Please transcribe all of the entries exactly, leaving out any images.
---- Available records
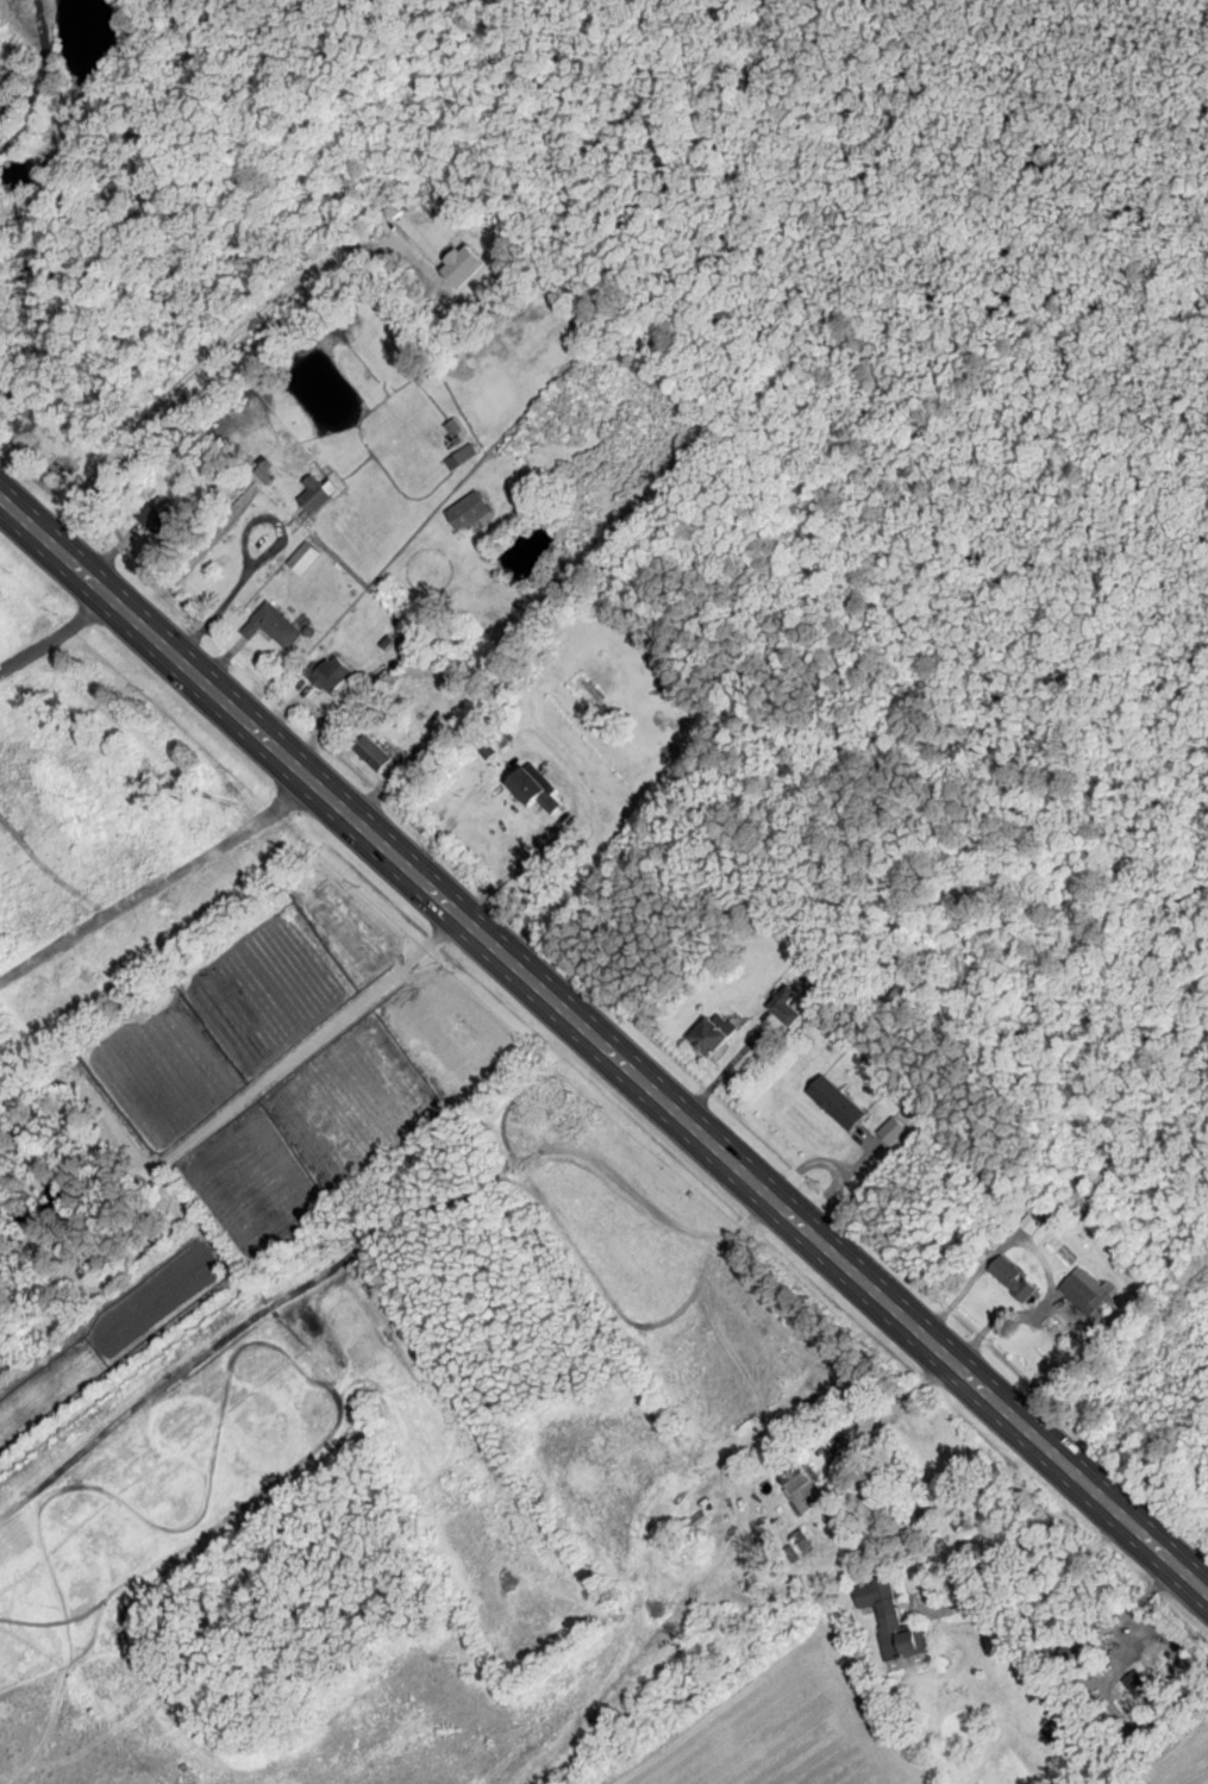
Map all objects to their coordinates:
building: (462, 456)
building: (162, 474)
building: (317, 493)
building: (470, 510)
building: (161, 522)
building: (305, 557)
building: (274, 625)
road: (56, 633)
building: (332, 674)
building: (375, 753)
road: (670, 761)
building: (536, 790)
road: (161, 885)
building: (790, 1006)
building: (718, 1035)
road: (601, 1047)
building: (1015, 1279)
building: (1085, 1292)
building: (805, 1488)
building: (893, 1619)
building: (1091, 1645)
building: (1142, 1687)
building: (1063, 1732)
building: (191, 1778)

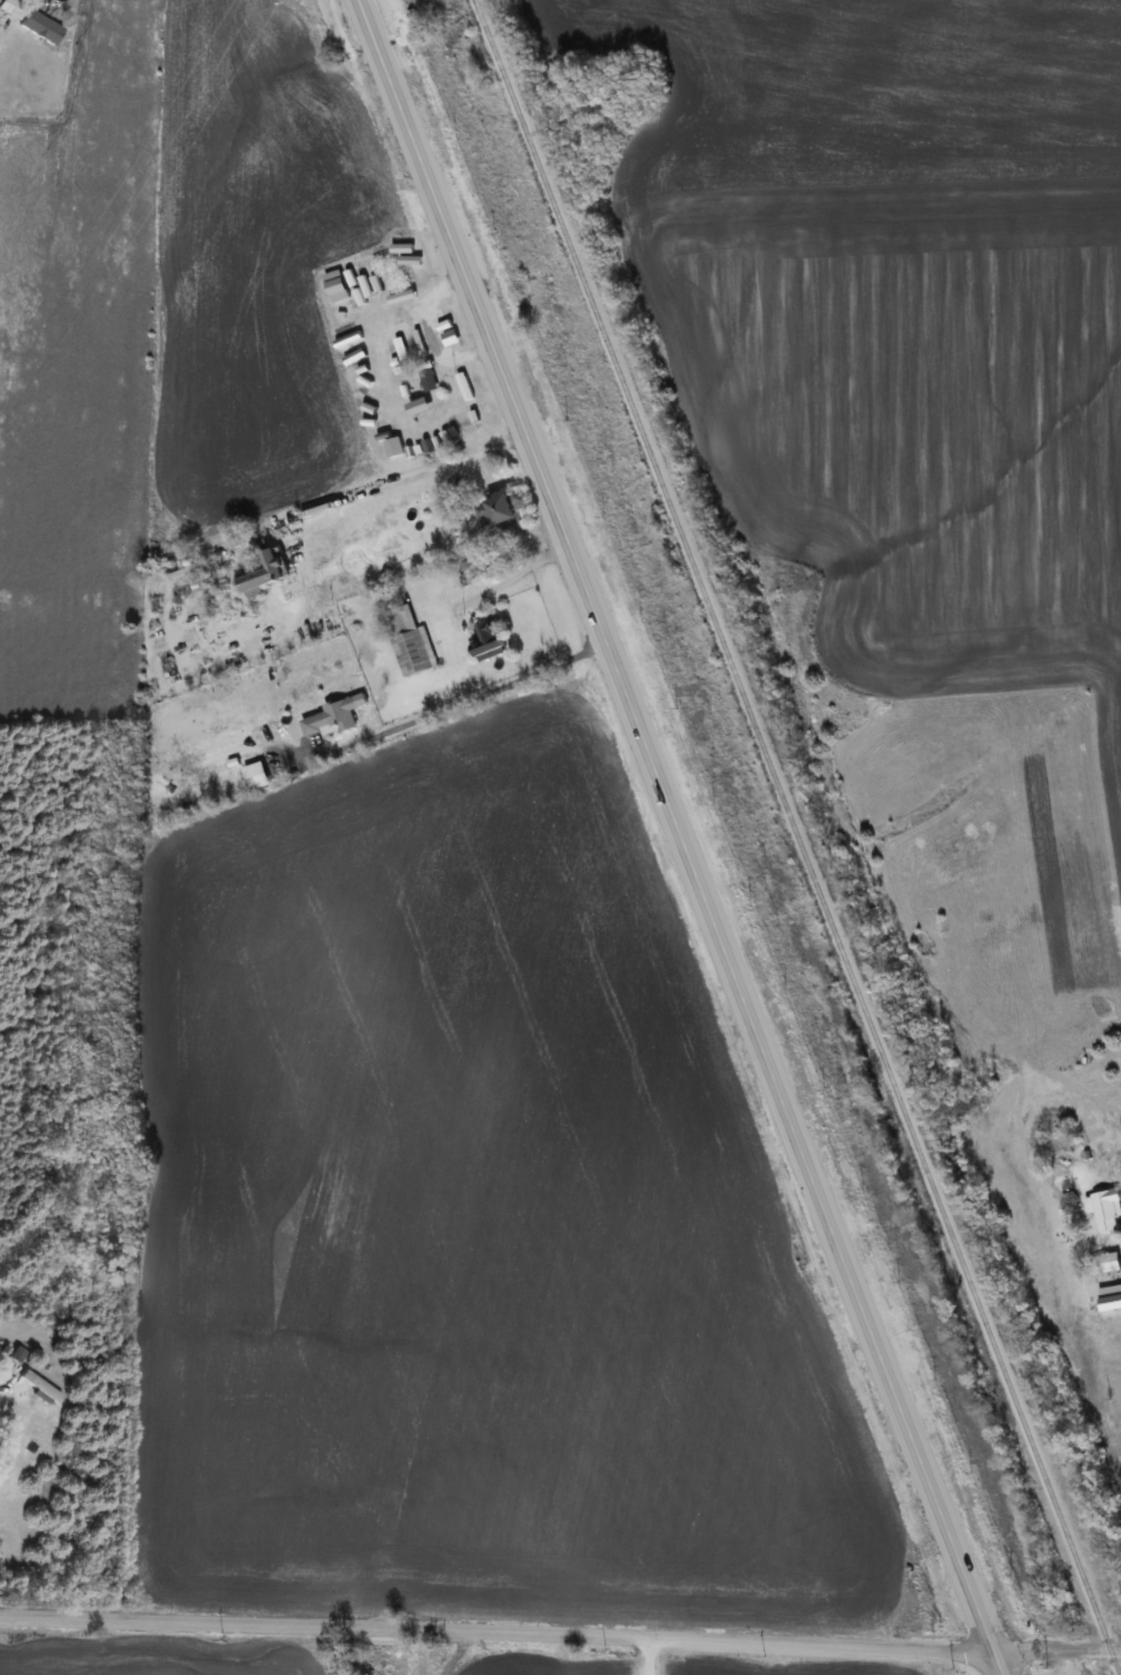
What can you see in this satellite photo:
--------
Expected output:
Map all objects to their coordinates:
building: (462, 456)
building: (162, 474)
building: (317, 493)
building: (470, 510)
building: (161, 522)
building: (305, 557)
building: (274, 625)
road: (56, 633)
building: (332, 674)
building: (375, 753)
road: (670, 761)
building: (536, 790)
road: (161, 885)
building: (790, 1006)
building: (718, 1035)
road: (601, 1047)
building: (1015, 1279)
building: (1085, 1292)
building: (805, 1488)
building: (893, 1619)
building: (1091, 1645)
building: (1142, 1687)
building: (1063, 1732)
building: (191, 1778)

What can you see in this satellite photo:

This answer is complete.